## EXERCISE GOAL
What lines in the data hold the string "moved"? Show them.

## Synthetic shape transformation data
*** Block opens ***
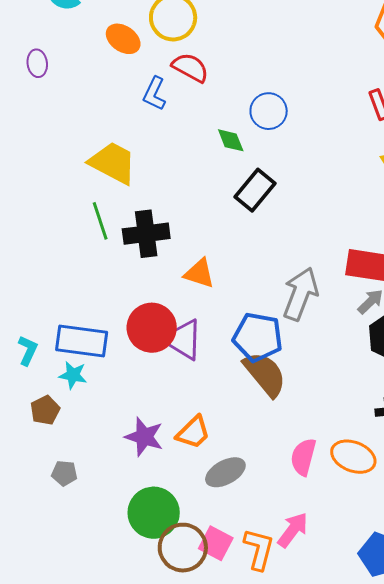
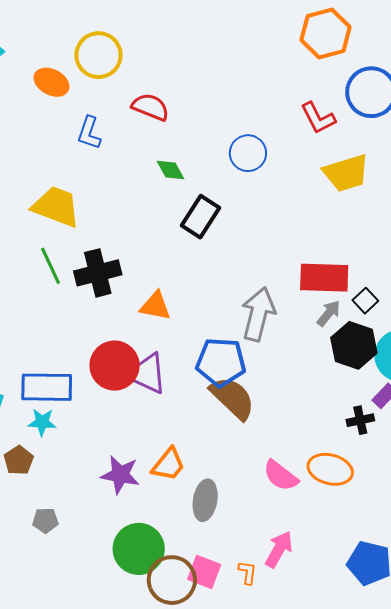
red semicircle: (190, 67) -> (150, 107), moved
blue circle: (269, 111) -> (248, 153), moved
pink semicircle: (303, 457) -> (281, 476), turned -60
gray ellipse: (225, 472) -> (205, 500), turned -45
orange L-shape: (259, 549) -> (248, 572), size x0.6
*** Block closes ***
## ANSWER TO THE PROBLEM
red semicircle: (190, 67) -> (150, 107), moved
blue circle: (269, 111) -> (248, 153), moved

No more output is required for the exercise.